(Stepwise shape edit descriptions)
★ ★ ★ ★ ★ ★ ★
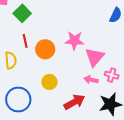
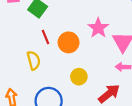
pink star: (74, 41) -> (98, 28), turned -30

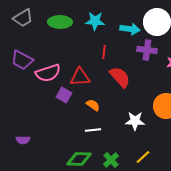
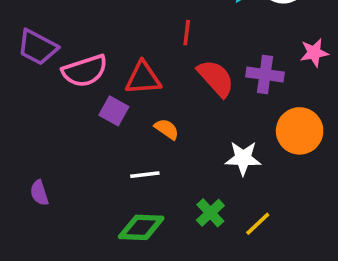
purple cross: (147, 50) -> (265, 74), moved
white line: (93, 130) -> (145, 175), moved
purple semicircle: (23, 140) -> (39, 193), turned 72
green cross: (111, 160) -> (210, 213), moved

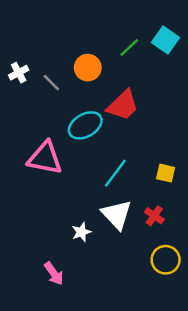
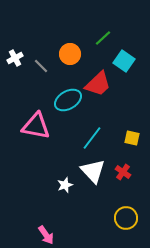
cyan square: (166, 40) -> (124, 61), moved
yellow circle: (166, 260) -> (126, 218), moved
pink arrow: (54, 274) -> (46, 235), moved

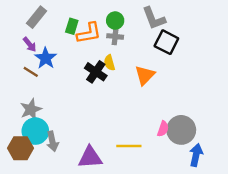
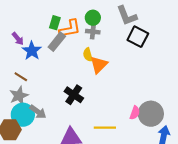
gray rectangle: (36, 17) -> (57, 42), moved
brown line: (31, 72) -> (21, 77), moved
black cross: (96, 72) -> (74, 95), moved
orange triangle: (145, 75) -> (99, 65), moved
gray arrow: (52, 141) -> (38, 112), moved, turned -42

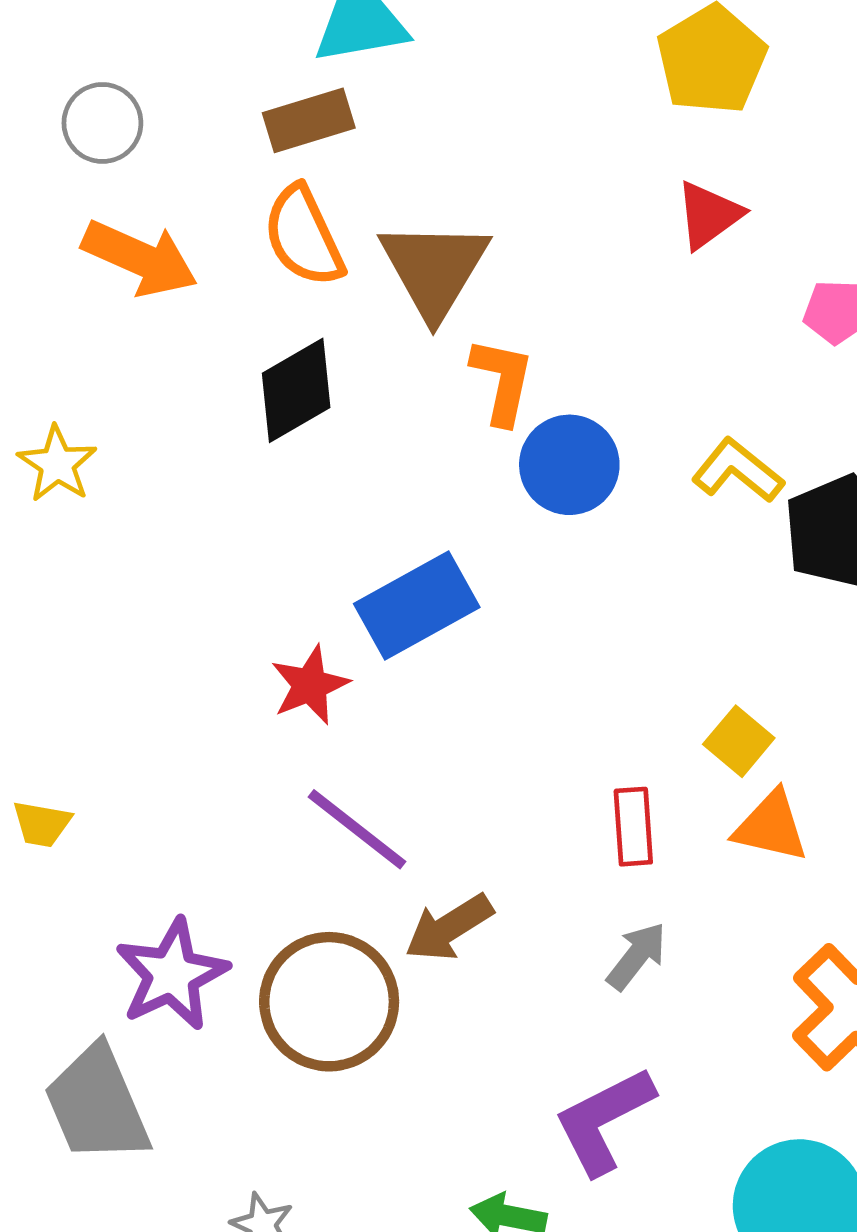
★ ★ ★ ★ ★ ★ ★
Exercise description>
Using the data above, print every line exactly, omitting pictures.

Output of the task>
pink star: (74, 41) -> (98, 28), turned -30

purple cross: (147, 50) -> (265, 74), moved
white line: (93, 130) -> (145, 175), moved
purple semicircle: (23, 140) -> (39, 193), turned 72
green cross: (111, 160) -> (210, 213), moved

cyan square: (166, 40) -> (124, 61), moved
yellow circle: (166, 260) -> (126, 218), moved
pink arrow: (54, 274) -> (46, 235), moved

gray rectangle: (36, 17) -> (57, 42), moved
brown line: (31, 72) -> (21, 77), moved
black cross: (96, 72) -> (74, 95), moved
orange triangle: (145, 75) -> (99, 65), moved
gray arrow: (52, 141) -> (38, 112), moved, turned -42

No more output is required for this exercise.